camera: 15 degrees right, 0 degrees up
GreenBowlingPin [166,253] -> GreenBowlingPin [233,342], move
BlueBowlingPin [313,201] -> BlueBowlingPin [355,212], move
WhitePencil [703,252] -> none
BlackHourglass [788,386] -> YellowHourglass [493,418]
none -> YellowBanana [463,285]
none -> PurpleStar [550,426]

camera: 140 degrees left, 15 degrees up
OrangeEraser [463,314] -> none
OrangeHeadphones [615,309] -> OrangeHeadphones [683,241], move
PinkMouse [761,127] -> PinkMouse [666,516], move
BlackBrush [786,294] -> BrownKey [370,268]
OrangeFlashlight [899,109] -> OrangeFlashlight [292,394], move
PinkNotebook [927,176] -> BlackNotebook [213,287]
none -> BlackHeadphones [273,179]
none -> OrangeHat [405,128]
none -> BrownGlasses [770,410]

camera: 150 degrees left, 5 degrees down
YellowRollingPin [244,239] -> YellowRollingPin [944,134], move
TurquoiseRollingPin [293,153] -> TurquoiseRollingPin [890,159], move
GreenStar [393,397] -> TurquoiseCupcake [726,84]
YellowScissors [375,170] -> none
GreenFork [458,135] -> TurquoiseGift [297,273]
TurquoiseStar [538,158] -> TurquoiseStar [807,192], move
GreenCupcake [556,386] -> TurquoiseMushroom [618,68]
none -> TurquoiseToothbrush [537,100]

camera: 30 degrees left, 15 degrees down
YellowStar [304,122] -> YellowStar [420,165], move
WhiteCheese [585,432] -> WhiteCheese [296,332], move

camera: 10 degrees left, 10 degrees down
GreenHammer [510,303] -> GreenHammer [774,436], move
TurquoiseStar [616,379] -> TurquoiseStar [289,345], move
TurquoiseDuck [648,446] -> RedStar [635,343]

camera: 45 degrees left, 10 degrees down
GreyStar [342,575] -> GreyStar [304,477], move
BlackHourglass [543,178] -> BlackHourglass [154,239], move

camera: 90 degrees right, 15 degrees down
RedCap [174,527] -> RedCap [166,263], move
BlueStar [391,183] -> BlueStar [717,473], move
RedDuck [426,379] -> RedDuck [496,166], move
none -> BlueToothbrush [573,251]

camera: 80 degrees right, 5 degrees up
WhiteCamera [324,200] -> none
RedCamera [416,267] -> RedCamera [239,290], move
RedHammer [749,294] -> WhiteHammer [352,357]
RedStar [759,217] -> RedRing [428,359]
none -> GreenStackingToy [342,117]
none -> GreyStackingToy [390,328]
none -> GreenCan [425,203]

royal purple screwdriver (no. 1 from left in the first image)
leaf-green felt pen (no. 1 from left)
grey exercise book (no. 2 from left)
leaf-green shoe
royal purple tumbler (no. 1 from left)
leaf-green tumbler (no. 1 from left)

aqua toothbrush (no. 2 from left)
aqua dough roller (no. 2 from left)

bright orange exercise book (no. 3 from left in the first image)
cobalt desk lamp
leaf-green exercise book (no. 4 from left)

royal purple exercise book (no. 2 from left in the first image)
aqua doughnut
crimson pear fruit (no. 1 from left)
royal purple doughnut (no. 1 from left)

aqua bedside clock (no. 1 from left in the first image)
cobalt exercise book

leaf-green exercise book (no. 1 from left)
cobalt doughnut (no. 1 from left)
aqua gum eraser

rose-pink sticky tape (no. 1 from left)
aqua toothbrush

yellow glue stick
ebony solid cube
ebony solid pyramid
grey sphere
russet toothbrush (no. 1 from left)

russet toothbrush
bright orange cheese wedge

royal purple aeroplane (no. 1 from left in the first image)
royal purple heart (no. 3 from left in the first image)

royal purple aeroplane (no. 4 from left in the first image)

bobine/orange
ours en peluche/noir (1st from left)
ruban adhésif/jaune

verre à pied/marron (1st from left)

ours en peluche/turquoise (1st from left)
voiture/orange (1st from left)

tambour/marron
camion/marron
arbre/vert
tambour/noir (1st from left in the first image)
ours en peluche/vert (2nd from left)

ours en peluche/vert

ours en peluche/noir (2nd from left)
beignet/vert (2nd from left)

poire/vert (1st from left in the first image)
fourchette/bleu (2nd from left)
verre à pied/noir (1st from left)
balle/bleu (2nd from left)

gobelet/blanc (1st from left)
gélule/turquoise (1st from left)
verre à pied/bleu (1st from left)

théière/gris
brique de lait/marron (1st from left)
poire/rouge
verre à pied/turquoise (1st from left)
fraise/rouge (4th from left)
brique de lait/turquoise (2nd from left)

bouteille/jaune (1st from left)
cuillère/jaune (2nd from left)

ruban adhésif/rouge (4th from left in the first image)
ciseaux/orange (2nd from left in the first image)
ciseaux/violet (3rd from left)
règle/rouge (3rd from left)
──────────
* _PROBLEM STATEMENT_
Please write out exactly the lines from the start of the data through the line that contains "none -> YellowBanana [463,285]", both ends included, and nothing else.

* _ANSWER TO THIS TASK_
camera: 15 degrees right, 0 degrees up
GreenBowlingPin [166,253] -> GreenBowlingPin [233,342], move
BlueBowlingPin [313,201] -> BlueBowlingPin [355,212], move
WhitePencil [703,252] -> none
BlackHourglass [788,386] -> YellowHourglass [493,418]
none -> YellowBanana [463,285]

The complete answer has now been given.